Your objective: Check every line of the entries below for the word "none", and copy the ones that have it.

--- START ---

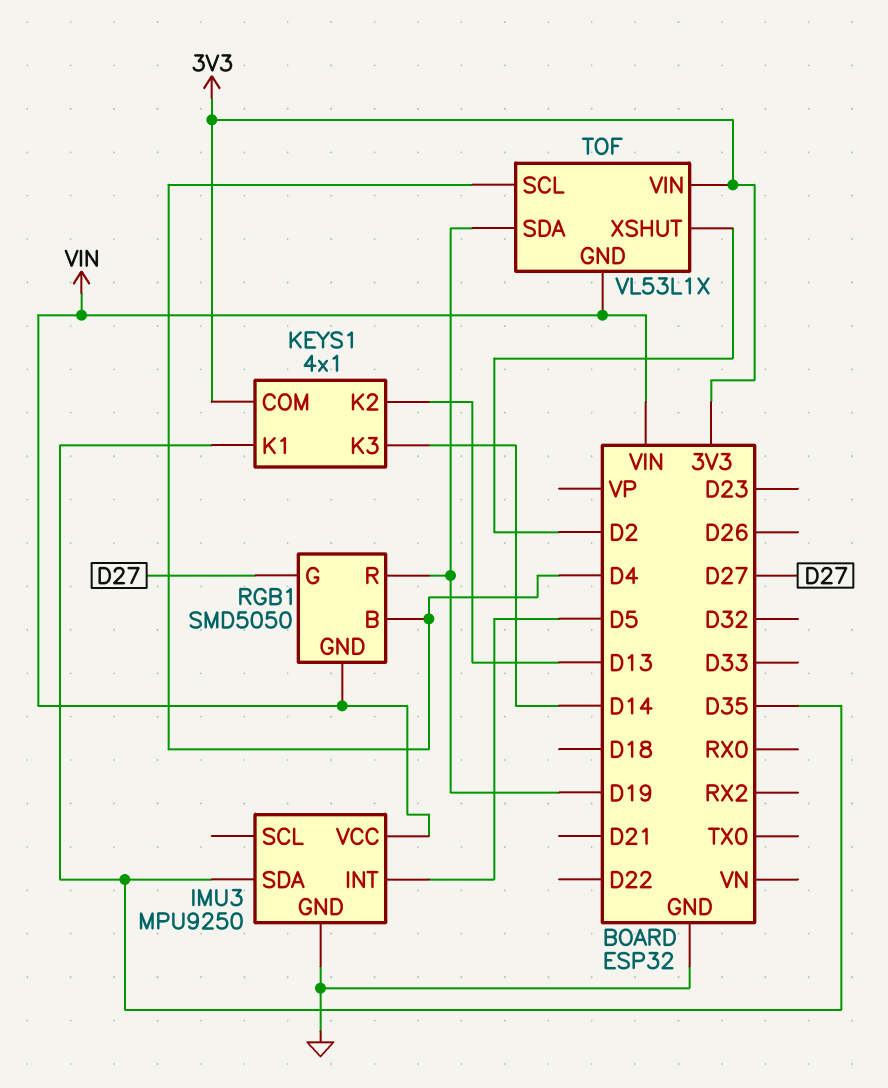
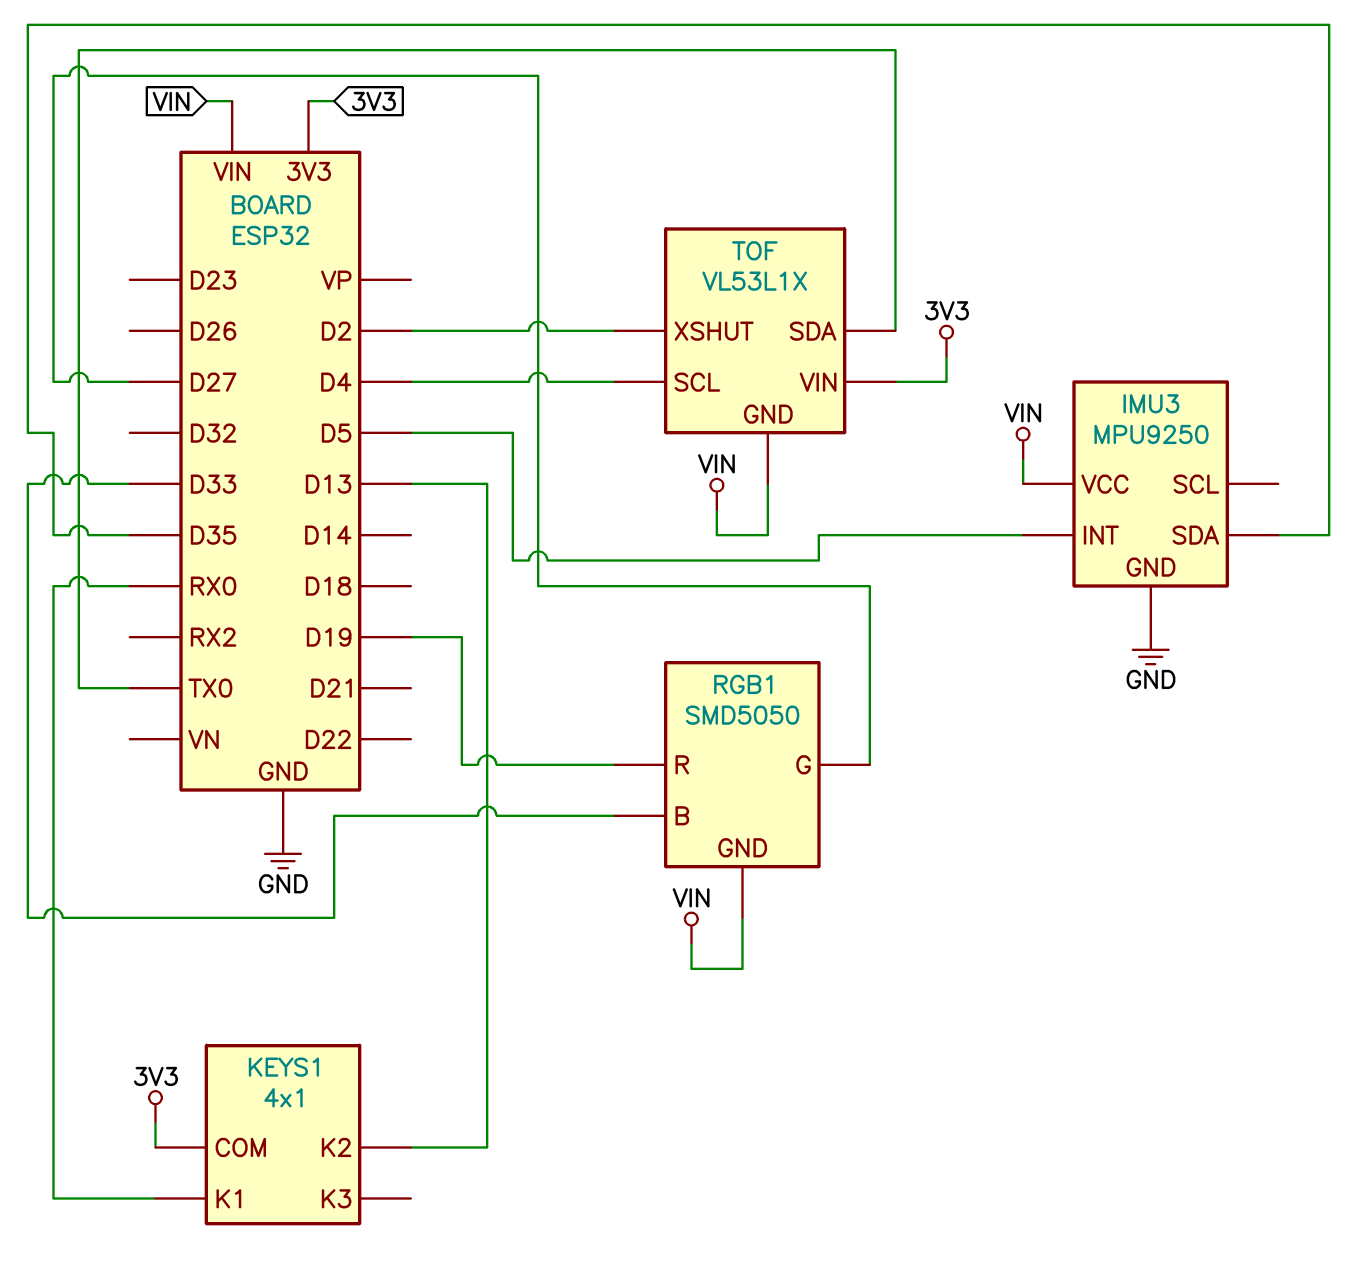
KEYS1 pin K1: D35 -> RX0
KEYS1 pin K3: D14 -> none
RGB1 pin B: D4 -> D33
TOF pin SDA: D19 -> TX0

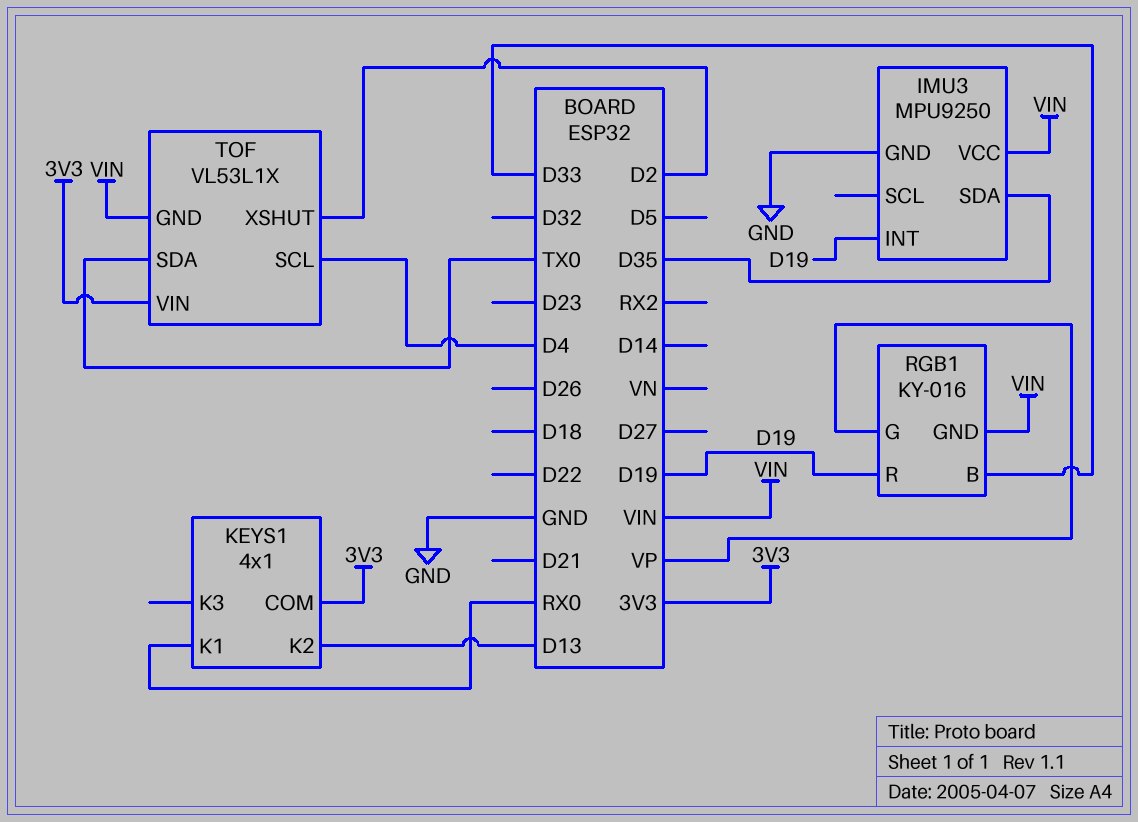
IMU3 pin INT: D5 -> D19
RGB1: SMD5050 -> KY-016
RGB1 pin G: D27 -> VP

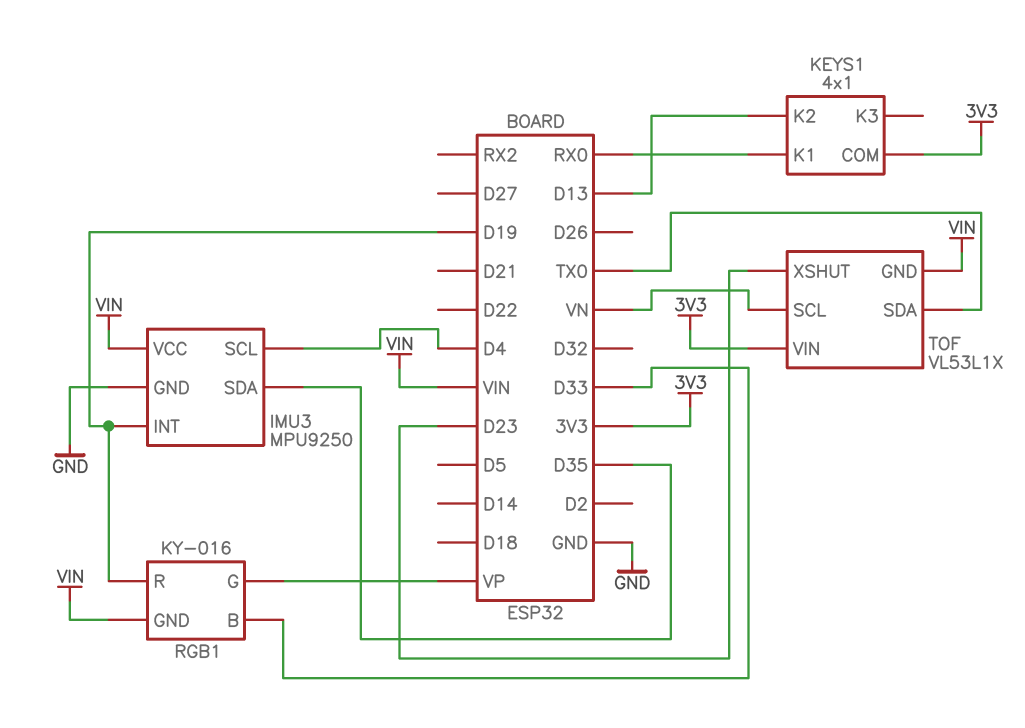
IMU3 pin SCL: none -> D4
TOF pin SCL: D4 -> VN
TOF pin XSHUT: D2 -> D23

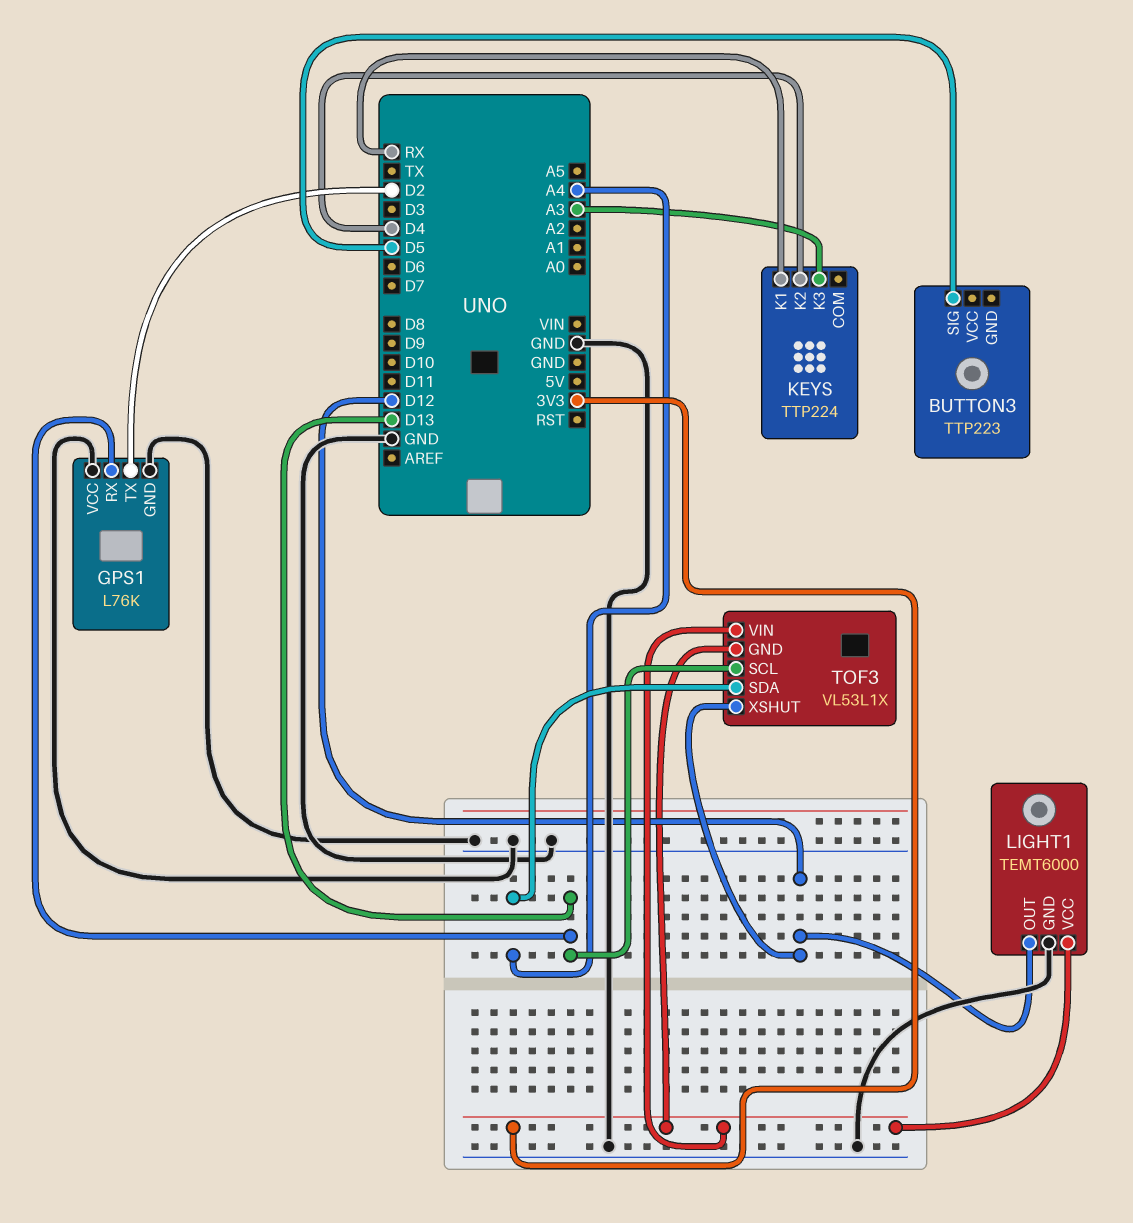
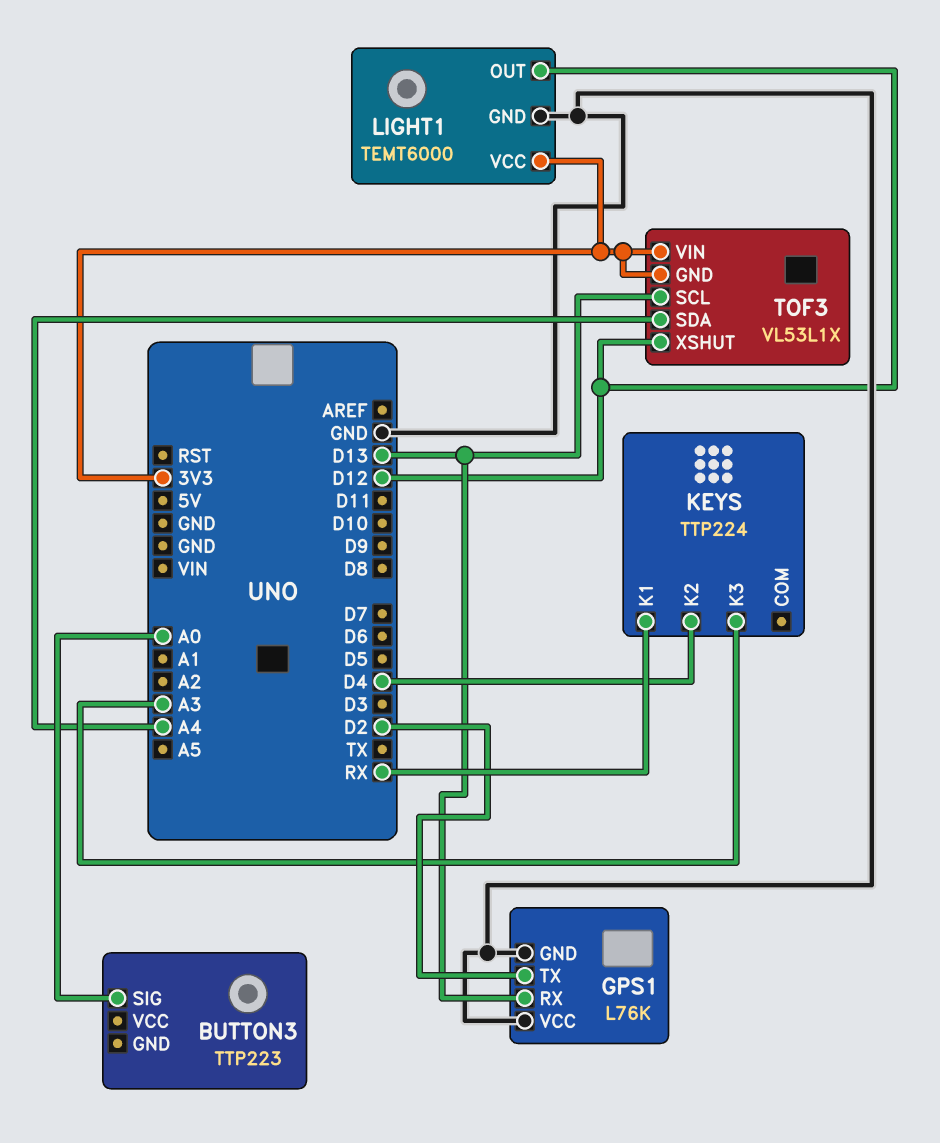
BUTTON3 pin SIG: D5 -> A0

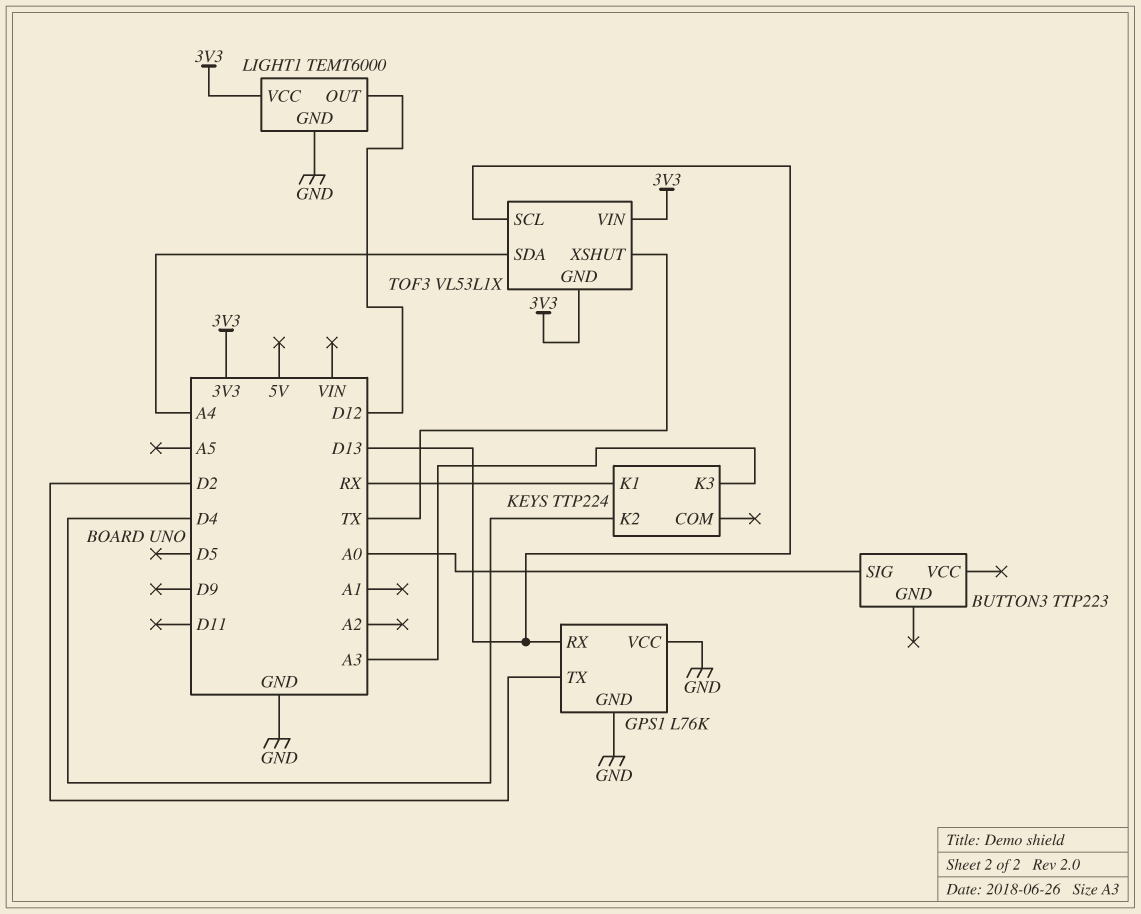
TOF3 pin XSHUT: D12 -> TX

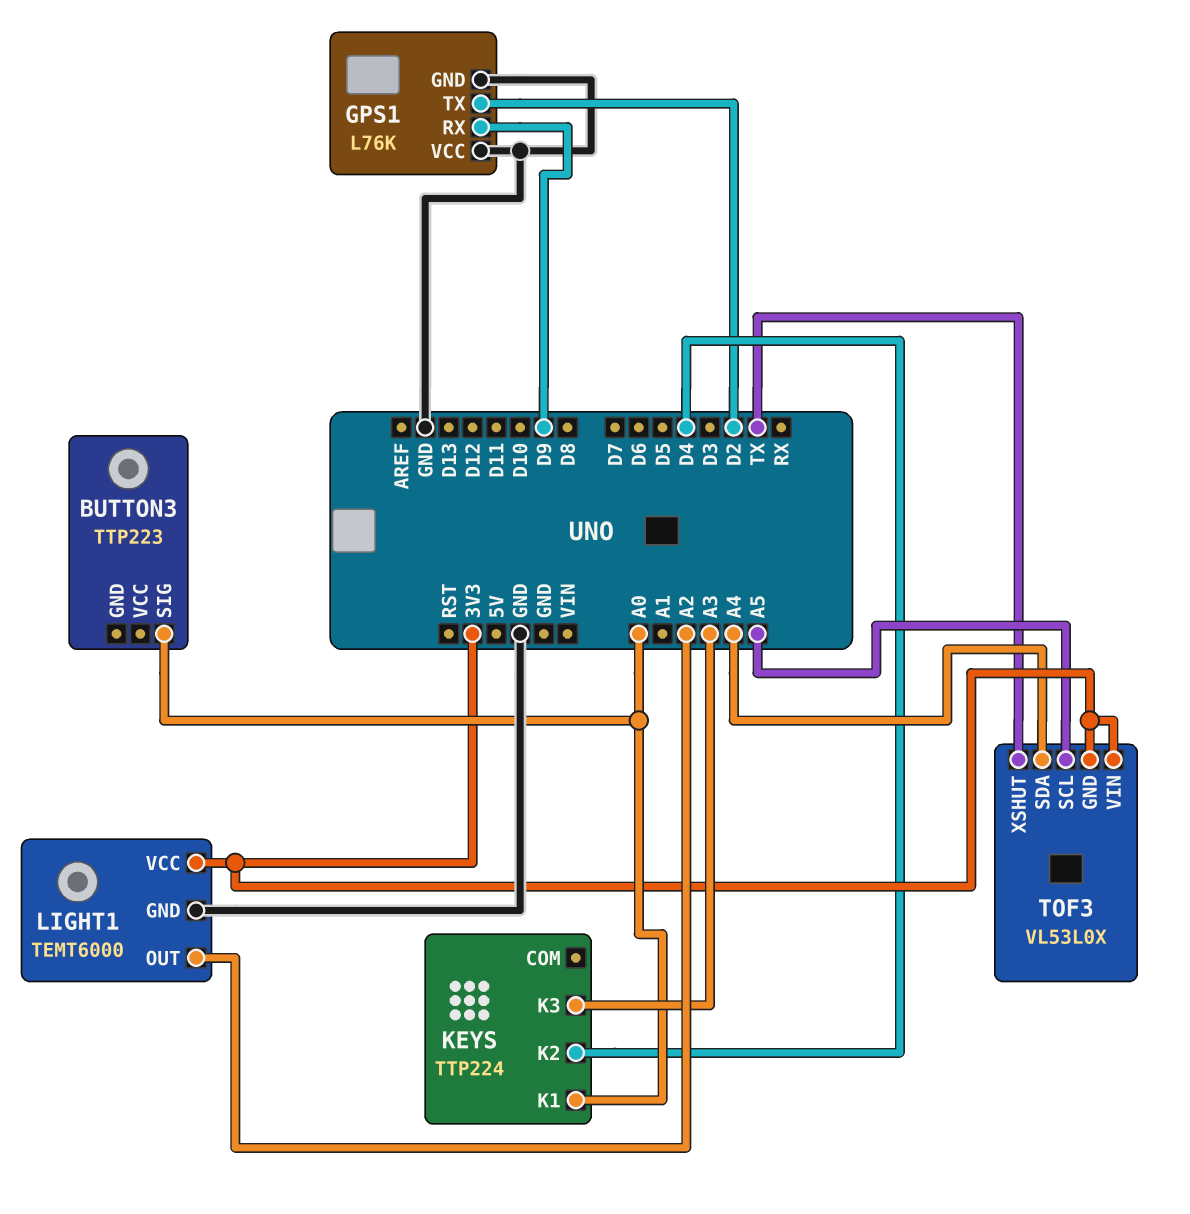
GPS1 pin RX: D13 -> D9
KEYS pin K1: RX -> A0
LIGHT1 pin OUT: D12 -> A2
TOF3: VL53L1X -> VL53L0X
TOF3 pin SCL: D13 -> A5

--- END ---

Output for this exercise:
KEYS1 pin K3: D14 -> none
IMU3 pin SCL: none -> D4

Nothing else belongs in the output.